Exercise details:
Search term "cupcake": copy each line of the records that contains it.

--------------------------------------------------

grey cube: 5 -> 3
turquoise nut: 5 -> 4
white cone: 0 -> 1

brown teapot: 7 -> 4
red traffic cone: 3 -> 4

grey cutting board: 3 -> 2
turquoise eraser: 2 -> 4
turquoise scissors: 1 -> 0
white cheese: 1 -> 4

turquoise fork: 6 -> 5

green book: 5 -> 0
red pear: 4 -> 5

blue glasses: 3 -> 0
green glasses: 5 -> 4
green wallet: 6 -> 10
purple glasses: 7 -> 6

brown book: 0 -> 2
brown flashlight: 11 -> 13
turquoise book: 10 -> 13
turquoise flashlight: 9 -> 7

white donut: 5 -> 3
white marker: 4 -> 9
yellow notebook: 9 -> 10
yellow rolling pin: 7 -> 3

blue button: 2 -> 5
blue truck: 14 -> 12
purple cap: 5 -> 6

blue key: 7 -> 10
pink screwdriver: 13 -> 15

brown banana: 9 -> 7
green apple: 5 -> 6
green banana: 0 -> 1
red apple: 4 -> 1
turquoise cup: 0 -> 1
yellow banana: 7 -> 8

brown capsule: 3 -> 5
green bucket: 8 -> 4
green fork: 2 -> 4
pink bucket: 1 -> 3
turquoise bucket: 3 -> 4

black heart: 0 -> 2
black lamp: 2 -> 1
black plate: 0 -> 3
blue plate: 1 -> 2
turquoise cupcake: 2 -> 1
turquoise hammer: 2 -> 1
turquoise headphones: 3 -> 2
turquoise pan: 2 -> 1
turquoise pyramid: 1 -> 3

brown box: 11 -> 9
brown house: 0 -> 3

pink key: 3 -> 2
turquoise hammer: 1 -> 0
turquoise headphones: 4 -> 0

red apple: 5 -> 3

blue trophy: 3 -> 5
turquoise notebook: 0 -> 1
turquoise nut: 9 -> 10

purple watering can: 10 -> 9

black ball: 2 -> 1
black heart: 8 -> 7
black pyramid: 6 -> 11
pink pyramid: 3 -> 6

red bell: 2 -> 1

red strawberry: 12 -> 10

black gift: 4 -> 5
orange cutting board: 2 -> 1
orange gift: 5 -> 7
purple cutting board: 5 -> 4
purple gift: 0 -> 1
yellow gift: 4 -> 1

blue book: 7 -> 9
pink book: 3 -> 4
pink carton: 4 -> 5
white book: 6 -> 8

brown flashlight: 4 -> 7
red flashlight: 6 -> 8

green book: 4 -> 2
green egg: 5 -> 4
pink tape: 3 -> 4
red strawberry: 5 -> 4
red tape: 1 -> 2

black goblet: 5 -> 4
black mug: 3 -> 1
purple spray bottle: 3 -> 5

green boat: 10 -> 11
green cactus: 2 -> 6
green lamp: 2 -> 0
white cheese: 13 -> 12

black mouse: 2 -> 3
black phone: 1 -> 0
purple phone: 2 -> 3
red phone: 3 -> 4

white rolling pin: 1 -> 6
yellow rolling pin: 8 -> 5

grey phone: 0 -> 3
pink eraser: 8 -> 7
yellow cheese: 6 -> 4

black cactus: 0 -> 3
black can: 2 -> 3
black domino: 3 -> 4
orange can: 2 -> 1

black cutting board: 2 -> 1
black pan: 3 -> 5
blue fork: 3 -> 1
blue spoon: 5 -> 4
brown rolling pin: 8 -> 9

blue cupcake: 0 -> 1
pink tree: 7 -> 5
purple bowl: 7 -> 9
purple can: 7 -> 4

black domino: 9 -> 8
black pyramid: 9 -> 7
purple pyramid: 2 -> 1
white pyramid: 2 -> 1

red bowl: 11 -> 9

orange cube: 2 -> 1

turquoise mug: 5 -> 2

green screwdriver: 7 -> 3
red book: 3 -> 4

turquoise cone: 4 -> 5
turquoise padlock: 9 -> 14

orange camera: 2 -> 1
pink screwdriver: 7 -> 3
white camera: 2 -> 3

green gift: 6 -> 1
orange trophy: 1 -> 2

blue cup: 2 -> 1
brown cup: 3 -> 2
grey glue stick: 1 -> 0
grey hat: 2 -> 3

--------------------------------------------------

Result of the task:
turquoise cupcake: 2 -> 1
blue cupcake: 0 -> 1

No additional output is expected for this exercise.